_Work item_
Repeat all entries word for word; skip images.

Start of Material provided

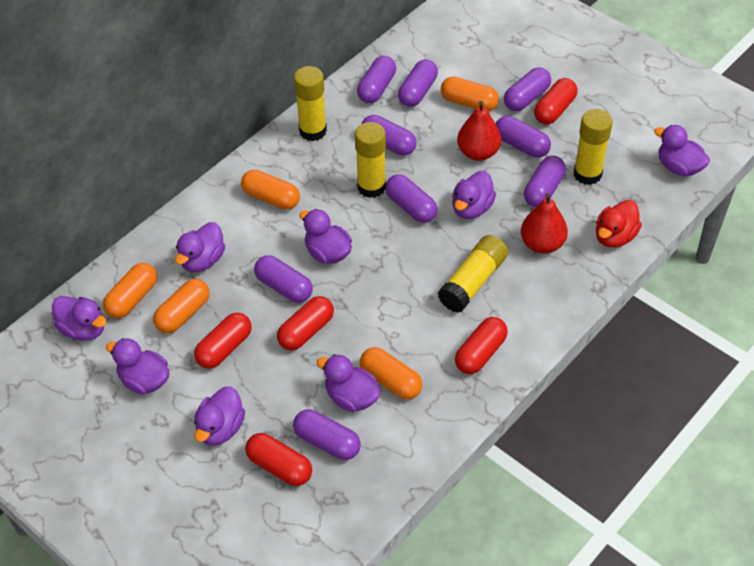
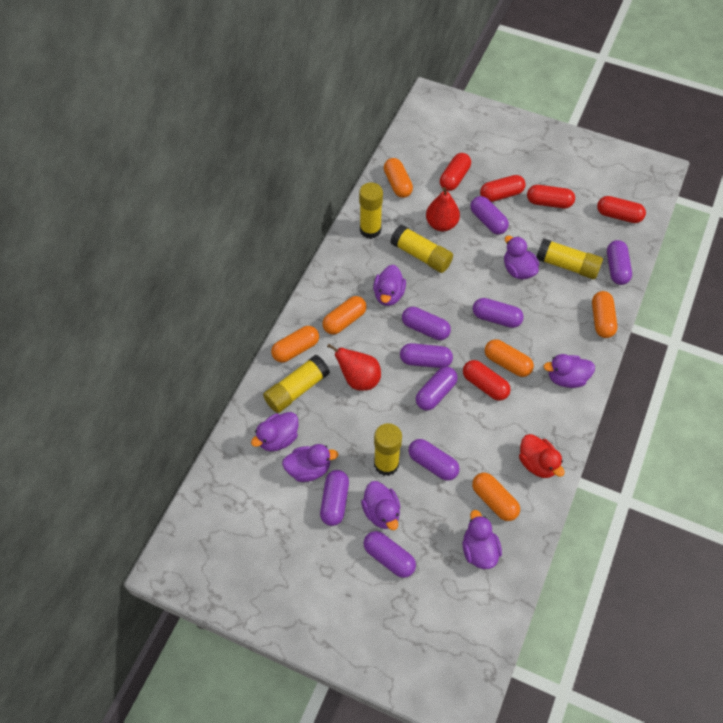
orange capsule: 5 -> 6
purple duck: 8 -> 7
yellow glue stick: 4 -> 5

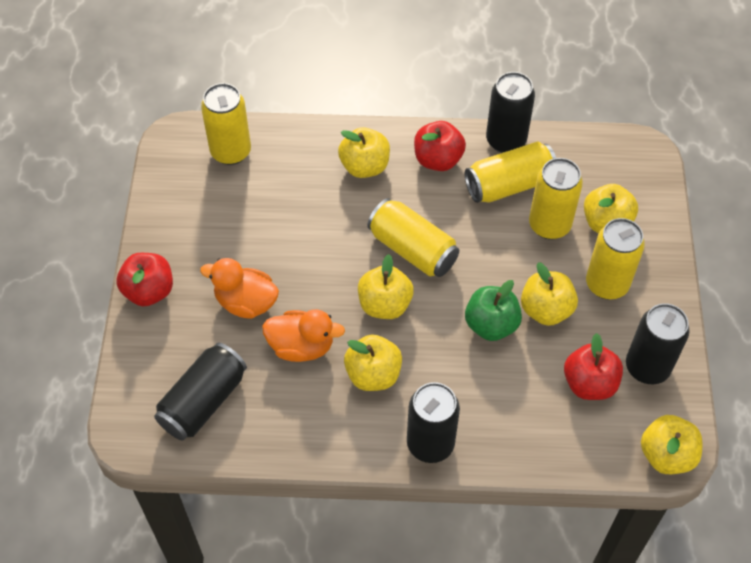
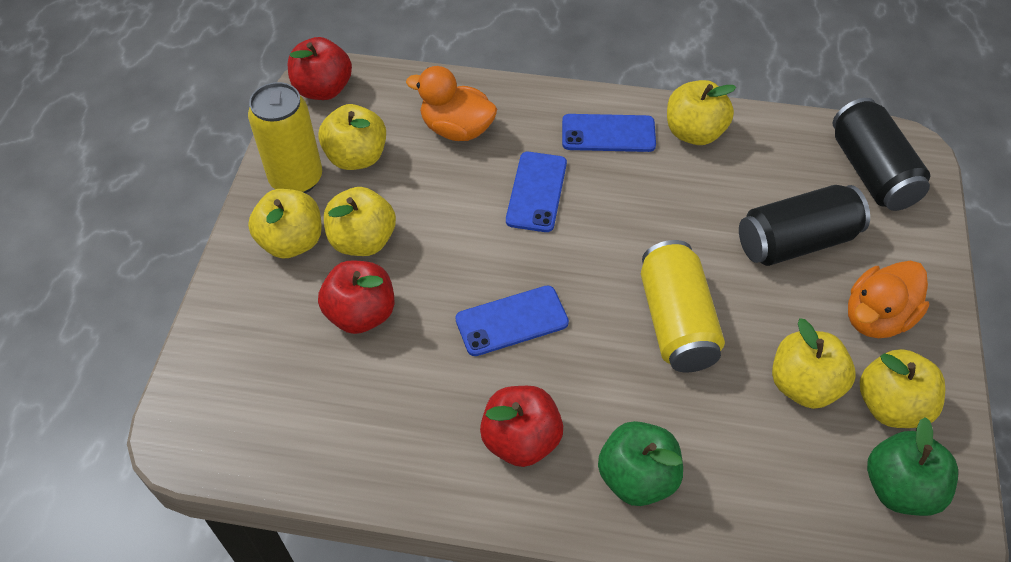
black can: 4 -> 2
blue phone: 0 -> 3
green apple: 1 -> 2
yellow can: 5 -> 2

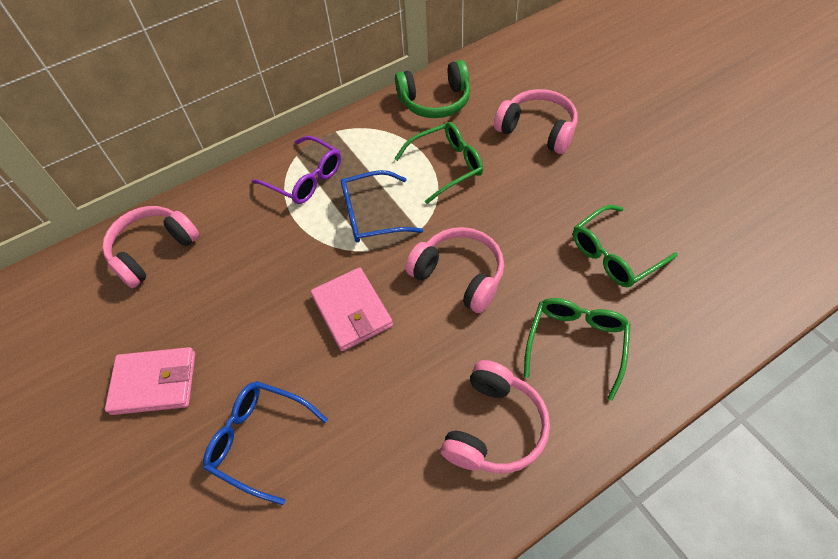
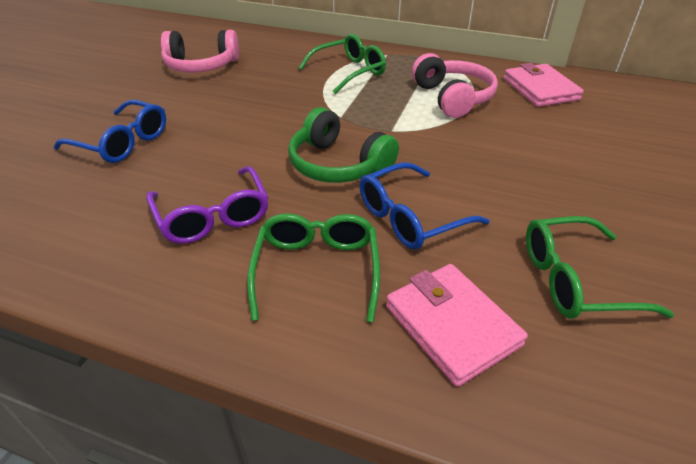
pink headphones: 4 -> 2

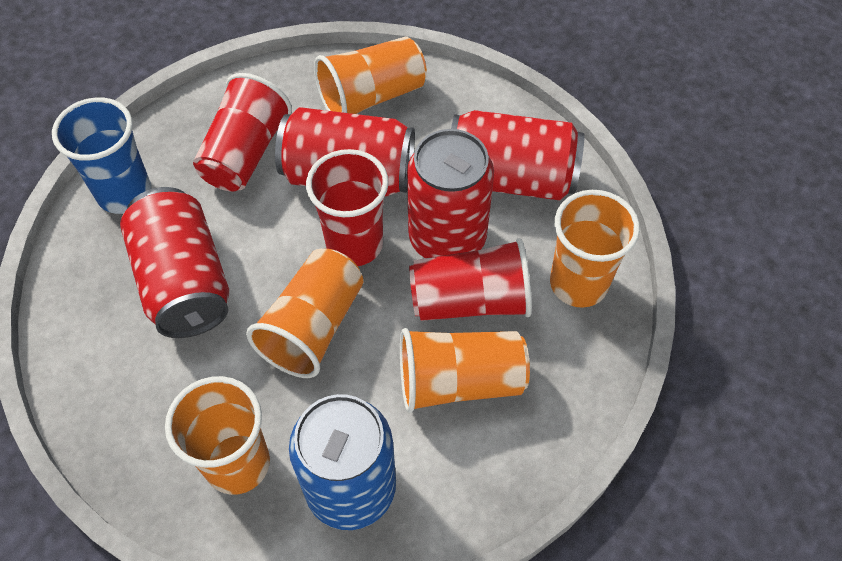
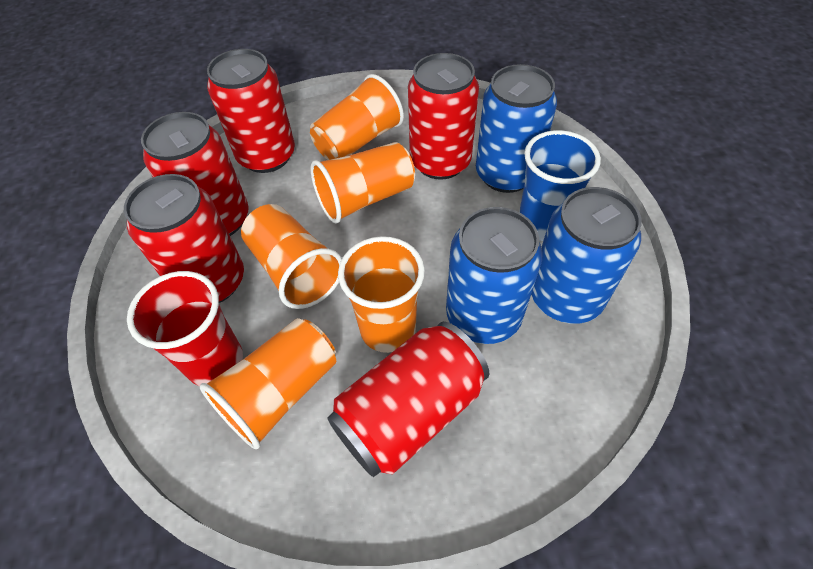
blue can: 1 -> 3
red can: 4 -> 5
red cup: 3 -> 1

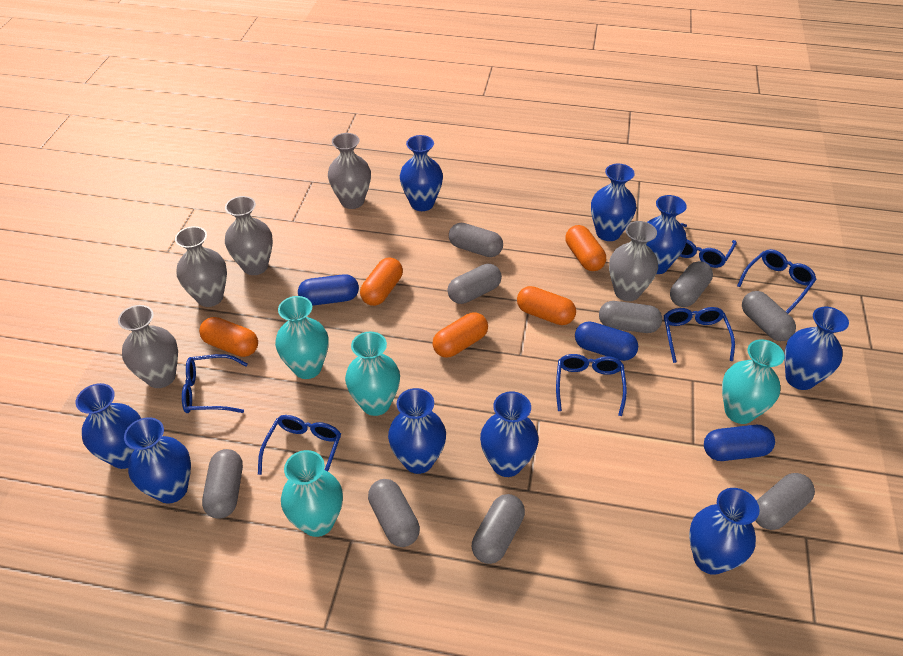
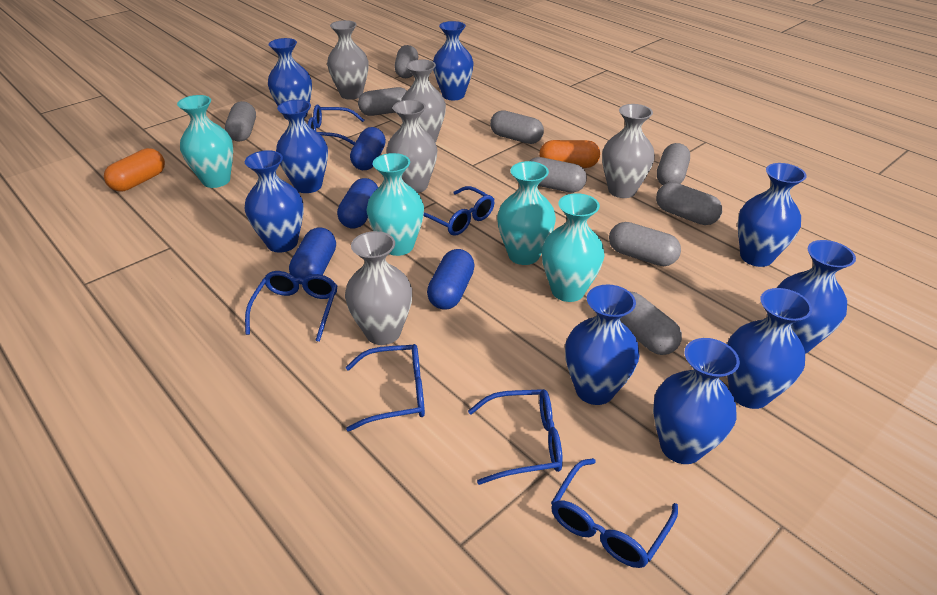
blue capsule: 3 -> 4
orange capsule: 5 -> 2

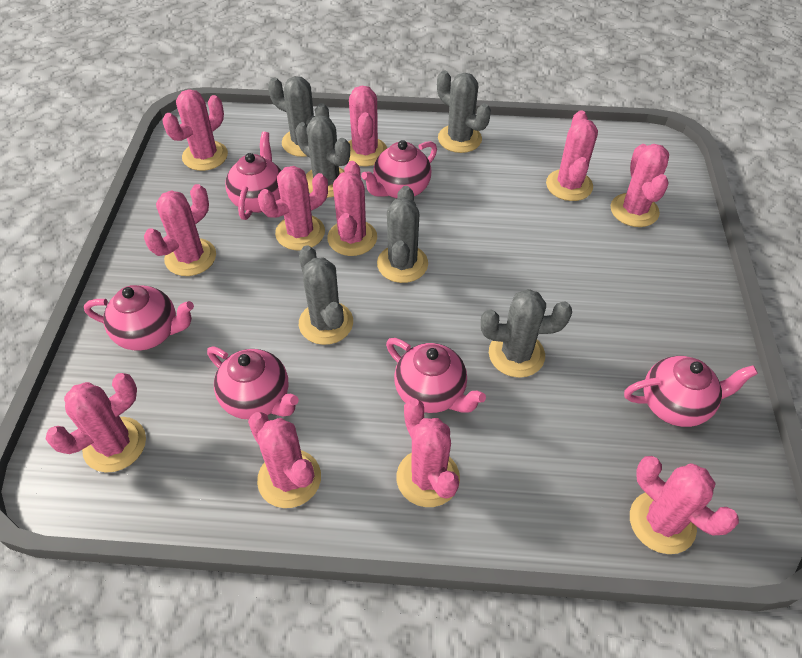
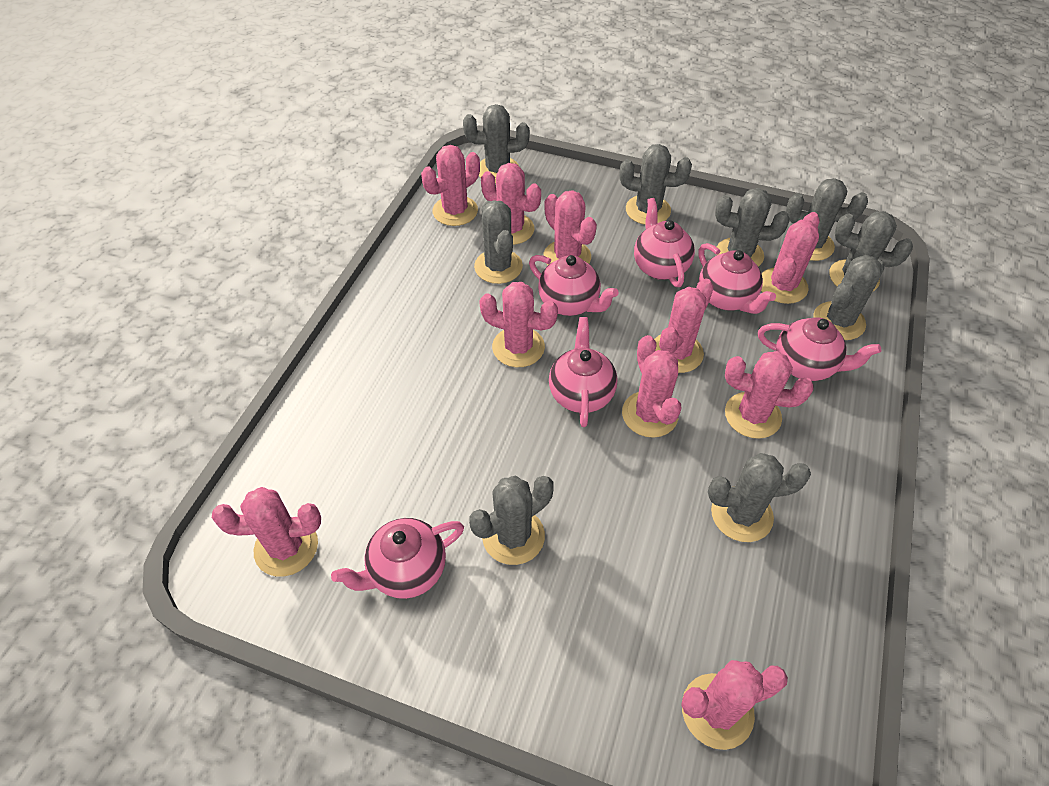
grey cactus: 6 -> 9
pink cactus: 11 -> 10

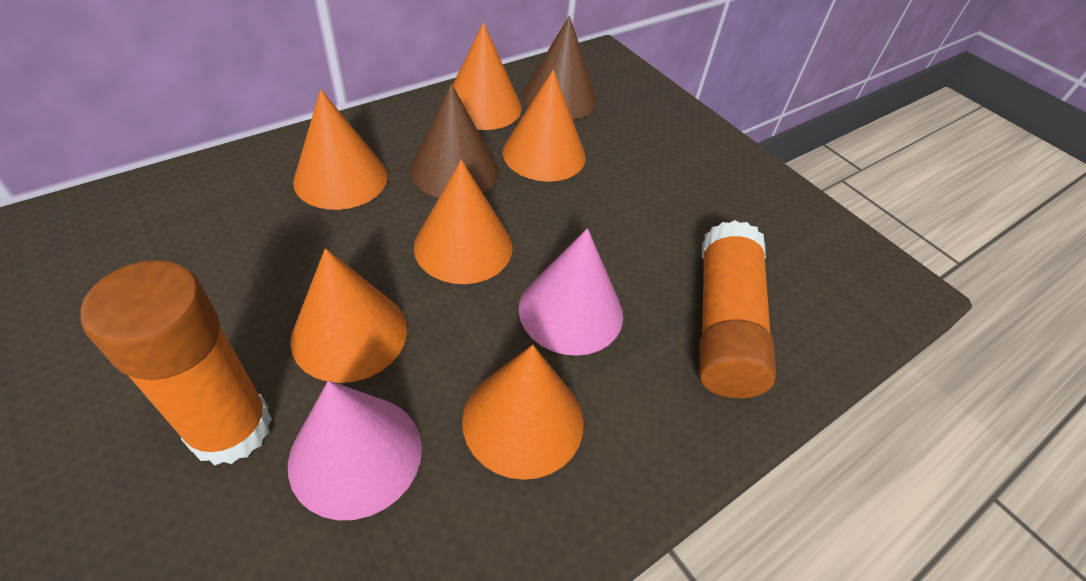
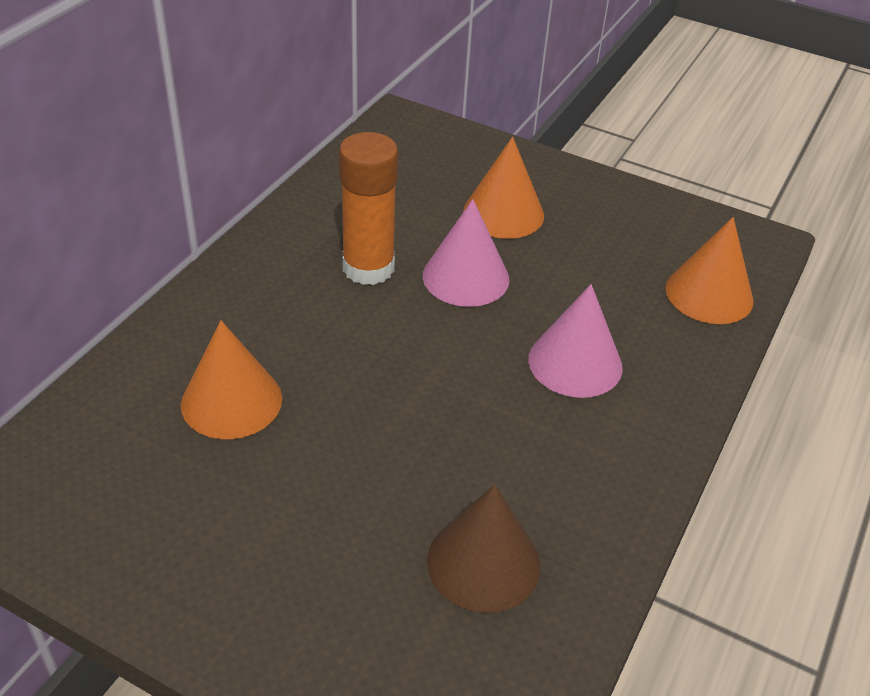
brown cone: 2 -> 1
orange cone: 6 -> 3
orange glue stick: 2 -> 1

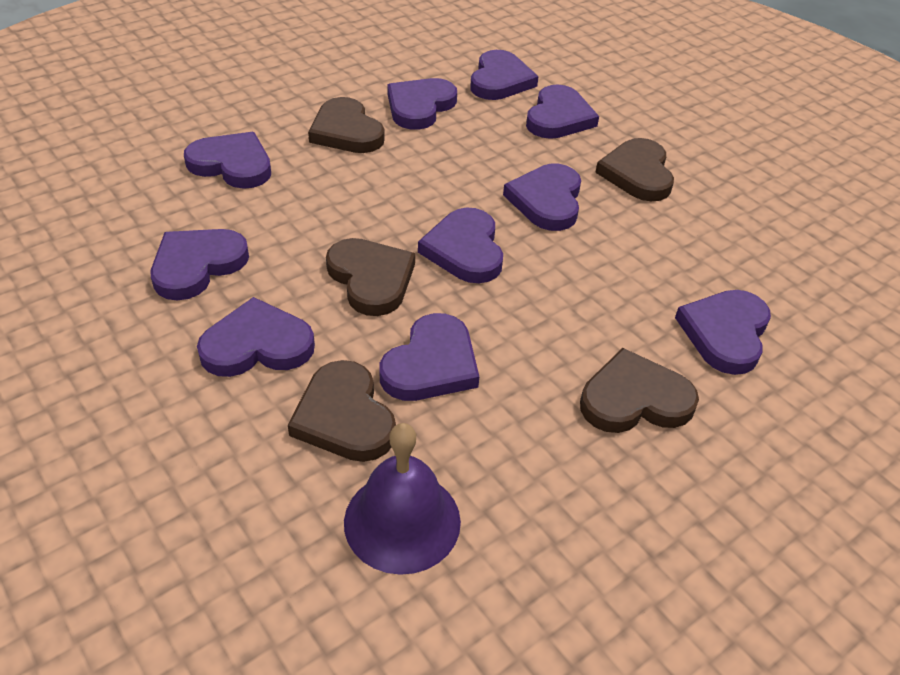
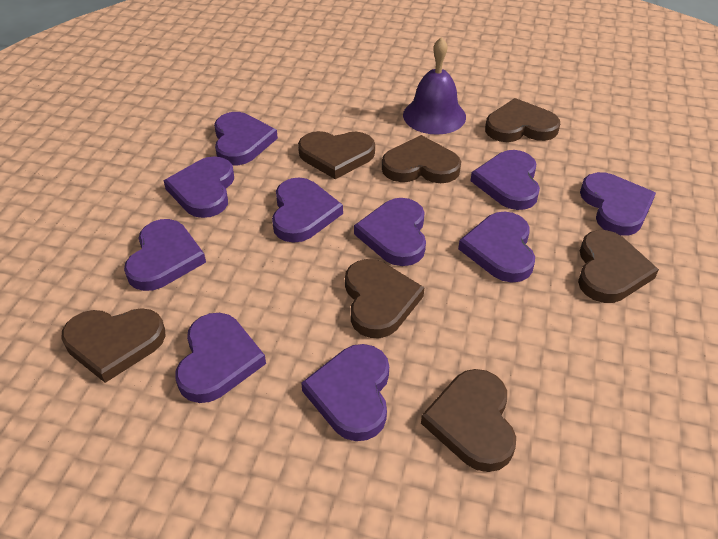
brown heart: 5 -> 7

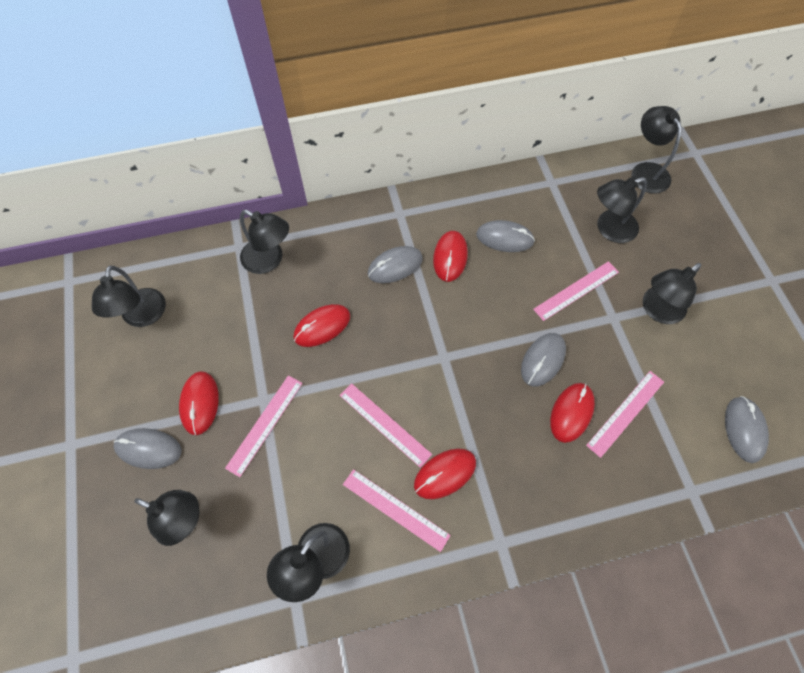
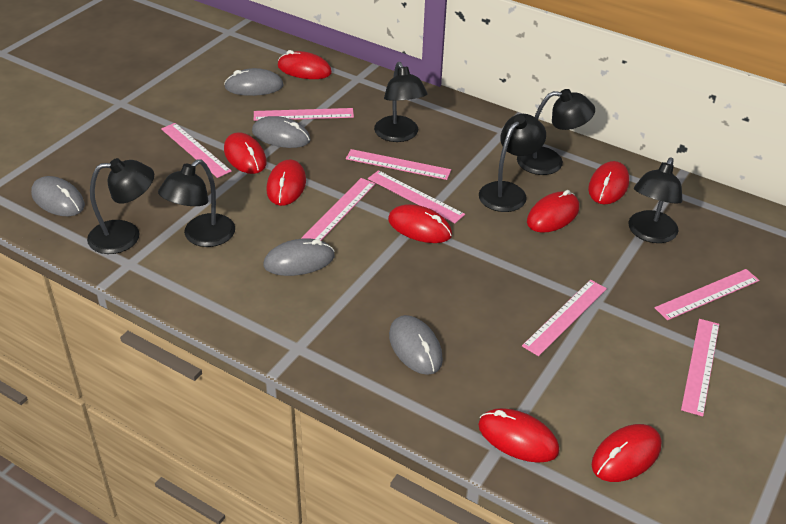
black lamp: 7 -> 6
pink ruler: 5 -> 8
red mouse: 5 -> 8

End of Material provided

_Exercise output_
orange capsule: 5 -> 6
purple duck: 8 -> 7
yellow glue stick: 4 -> 5

black can: 4 -> 2
blue phone: 0 -> 3
green apple: 1 -> 2
yellow can: 5 -> 2

pink headphones: 4 -> 2

blue can: 1 -> 3
red can: 4 -> 5
red cup: 3 -> 1

blue capsule: 3 -> 4
orange capsule: 5 -> 2

grey cactus: 6 -> 9
pink cactus: 11 -> 10

brown cone: 2 -> 1
orange cone: 6 -> 3
orange glue stick: 2 -> 1

brown heart: 5 -> 7

black lamp: 7 -> 6
pink ruler: 5 -> 8
red mouse: 5 -> 8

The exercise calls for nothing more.